*** Available data Section Begins ***

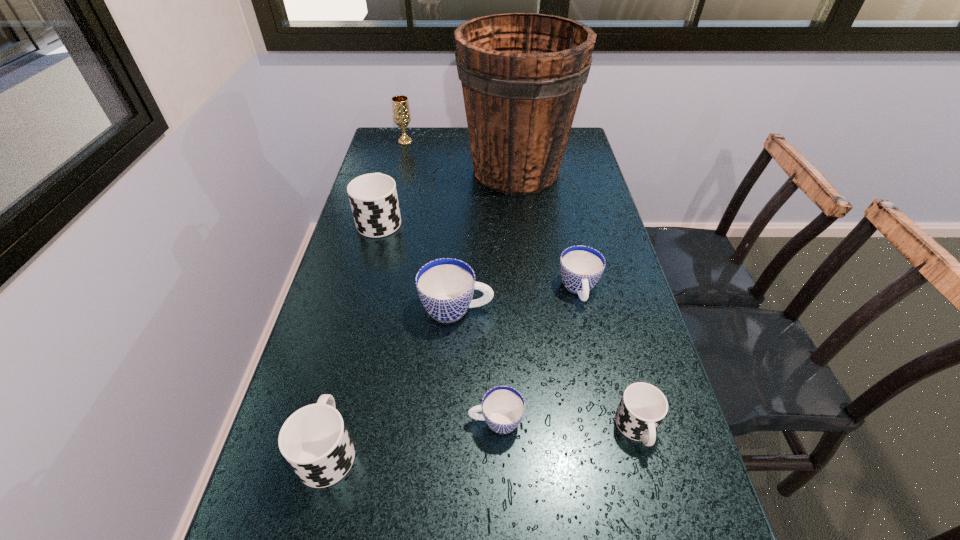
This screenshot has height=540, width=960. What are the coordinates of `object that ranks as the fourth closest to the second biggest black cup` in the screenshot? It's located at (581, 267).

Locate an element on the screen. The image size is (960, 540). object that ranks as the fifth closest to the bucket is located at coordinates (503, 407).

Where is `cup identified as the third closest to the third tallest object`? cup identified as the third closest to the third tallest object is located at coordinates (314, 440).

Find the location of `cup that is the fourth closest to the smallest black cup`. cup that is the fourth closest to the smallest black cup is located at coordinates (314, 440).

Locate an element on the screen. The width and height of the screenshot is (960, 540). black cup that is the third closest to the rightmost blue cup is located at coordinates (314, 440).

Locate an element on the screen. Image resolution: width=960 pixels, height=540 pixels. black cup that stands as the second closest to the shortest cup is located at coordinates (314, 440).

This screenshot has height=540, width=960. Identify the location of blue cup that stands as the second closest to the nearest blue cup. (581, 267).

The width and height of the screenshot is (960, 540). What are the coordinates of `blue cup that is the second closest to the bucket` in the screenshot? It's located at (445, 286).

I want to click on free location that satisfies the following two spatial constraints: 1. on the side of the second biggest blue cup with the handle; 2. on the side of the biggest blue cup with the handle, so click(x=583, y=309).

Where is `free spot that satisfies the following two spatial constraints: 1. on the front side of the bucket; 2. on the side of the shortest cup with the handle`? free spot that satisfies the following two spatial constraints: 1. on the front side of the bucket; 2. on the side of the shortest cup with the handle is located at coordinates (542, 421).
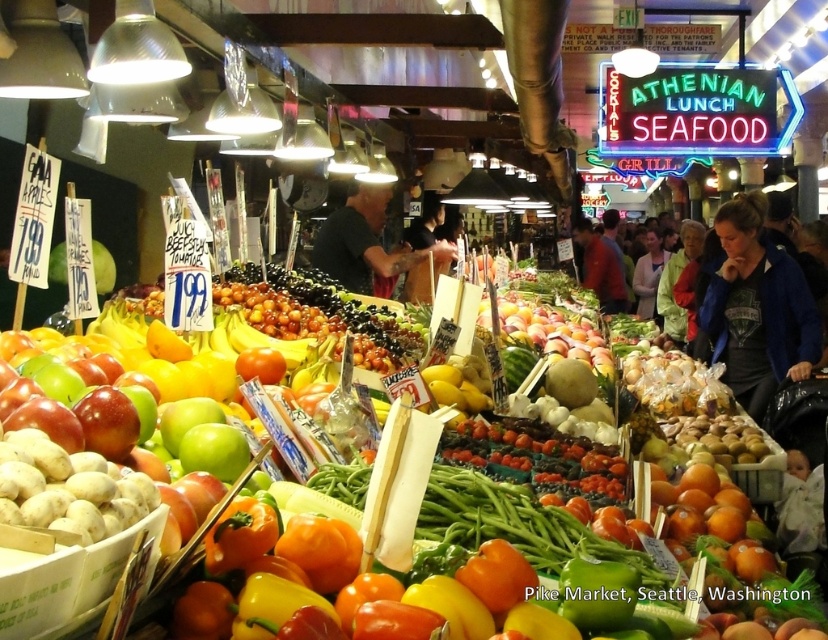
You are a vendor at Pike Market and need to locate a customer who is wearing either the blue fabric jacket at right or the black shirt at center. If you are standing at the front of the market, which customer will you see first?

The blue fabric jacket at right is in front of the black shirt at center, so you will see the blue fabric jacket at right first.

You are a customer at Pike Market and want to buy some grapes. You see two people wearing a black shirt at center and a red shirt at center. Which person is positioned to the left of the other?

The black shirt at center is to the left of the red shirt at center.

Looking at this image, you are standing at the entrance of Pike Market and want to take a photo of two points in the scene. The first point is at coordinates point (740,356) and the second point is at point (579,236). Which point will appear larger in your photo?

Point (740,356) is closer to the camera than point (579,236), so it will appear larger in the photo.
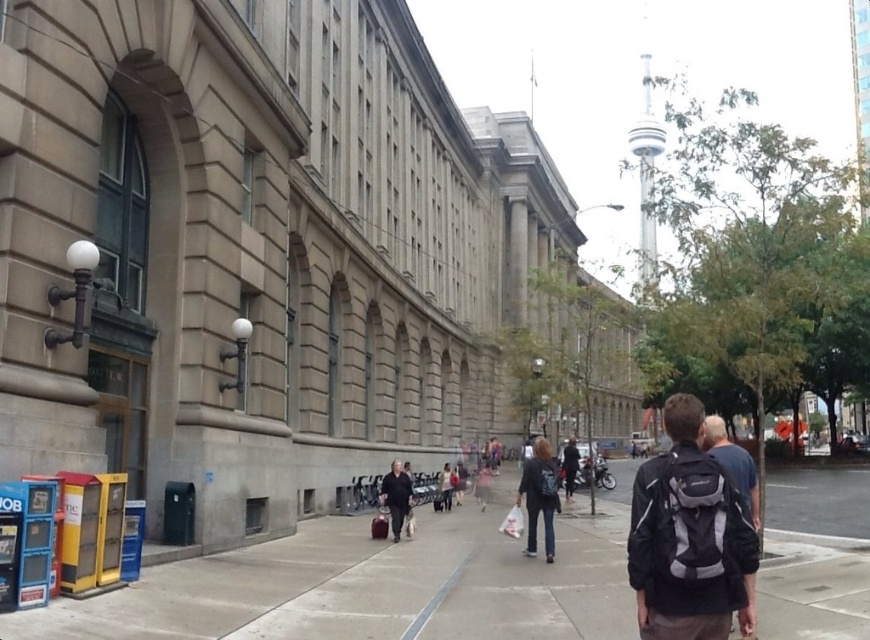
Does dark blue backpack at center have a lesser width compared to dark gray fabric jacket at center?

In fact, dark blue backpack at center might be wider than dark gray fabric jacket at center.

Is point (748, 458) behind point (400, 492)?

No, (748, 458) is closer to viewer.

The image size is (870, 640). I want to click on dark blue backpack at center, so coord(733,464).

Does point (693, 600) come behind point (392, 492)?

That is False.

Does matte black backpack at center have a larger size compared to dark gray fabric jacket at center?

Indeed, matte black backpack at center has a larger size compared to dark gray fabric jacket at center.

Identify the location of matte black backpack at center. This screenshot has height=640, width=870. (688, 538).

Can you confirm if gray concrete sidewalk at center is smaller than dark gray fabric jacket at center?

Actually, gray concrete sidewalk at center might be larger than dark gray fabric jacket at center.

Is gray concrete sidewalk at center to the right of dark gray fabric jacket at center from the viewer's perspective?

Yes, gray concrete sidewalk at center is to the right of dark gray fabric jacket at center.

Does point (771, 547) come in front of point (392, 484)?

Yes, it is in front of point (392, 484).

Identify the location of gray concrete sidewalk at center. This screenshot has height=640, width=870. (370, 588).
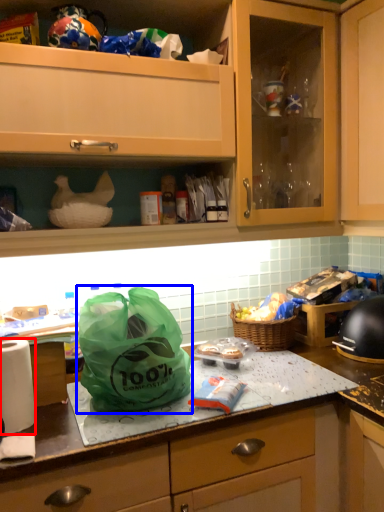
Question: Among these objects, which one is farthest to the camera, kitchen appliance (highlighted by a red box) or plastic bag (highlighted by a blue box)?

Choices:
 (A) kitchen appliance
 (B) plastic bag

Answer: (A)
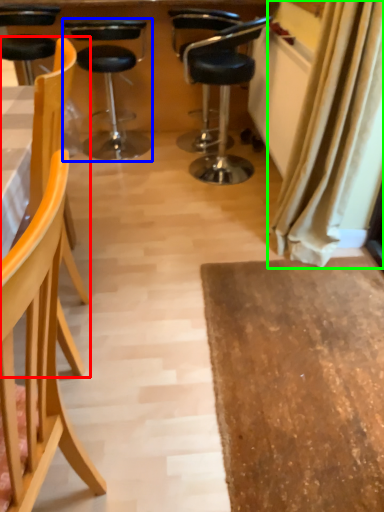
Question: Based on their relative distances, which object is nearer to chair (highlighted by a red box)? Choose from chair (highlighted by a blue box) and curtain (highlighted by a green box).

Choices:
 (A) chair
 (B) curtain

Answer: (B)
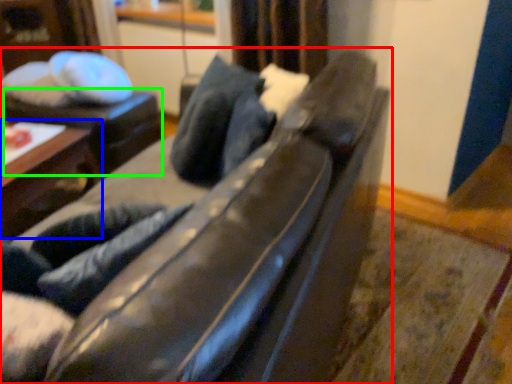
Question: Estimate the real-world distances between objects in this image. Which object is closer to studio couch (highlighted by a red box), table (highlighted by a blue box) or table (highlighted by a green box)?

Choices:
 (A) table
 (B) table

Answer: (A)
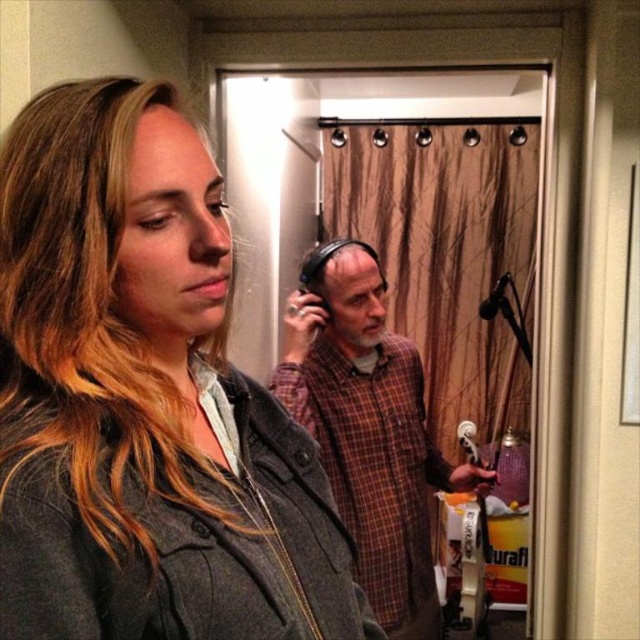
Question: Observing the image, what is the correct spatial positioning of matte gray jacket at center in reference to plaid fabric shirt at center?

Choices:
 (A) above
 (B) below

Answer: (A)

Question: Which point is farther to the camera?

Choices:
 (A) (120, 81)
 (B) (404, 605)

Answer: (B)

Question: Is matte gray jacket at center smaller than plaid fabric shirt at center?

Choices:
 (A) yes
 (B) no

Answer: (A)

Question: Which of the following is the closest to the observer?

Choices:
 (A) plaid fabric shirt at center
 (B) matte gray jacket at center

Answer: (B)

Question: Is matte gray jacket at center positioned before plaid fabric shirt at center?

Choices:
 (A) no
 (B) yes

Answer: (B)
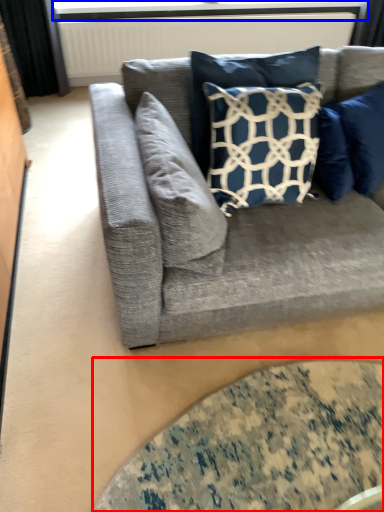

*** Available data Section Ends ***

#### Instructions to follow:
Reproduce the lines starting with the line containing "Locate an element on the screen. The width" and going on through the line containing "I want to click on free", replacing every "blue cup" with "red cup" and leaving everything else unchanged.

#### Result of this task:
Locate an element on the screen. The width and height of the screenshot is (960, 540). black cup that is the third closest to the rightmost red cup is located at coordinates (314, 440).

Locate an element on the screen. Image resolution: width=960 pixels, height=540 pixels. black cup that stands as the second closest to the shortest cup is located at coordinates (314, 440).

This screenshot has height=540, width=960. Identify the location of red cup that stands as the second closest to the nearest red cup. (581, 267).

The width and height of the screenshot is (960, 540). What are the coordinates of `red cup that is the second closest to the bucket` in the screenshot? It's located at (445, 286).

I want to click on free location that satisfies the following two spatial constraints: 1. on the side of the second biggest red cup with the handle; 2. on the side of the biggest red cup with the handle, so click(x=583, y=309).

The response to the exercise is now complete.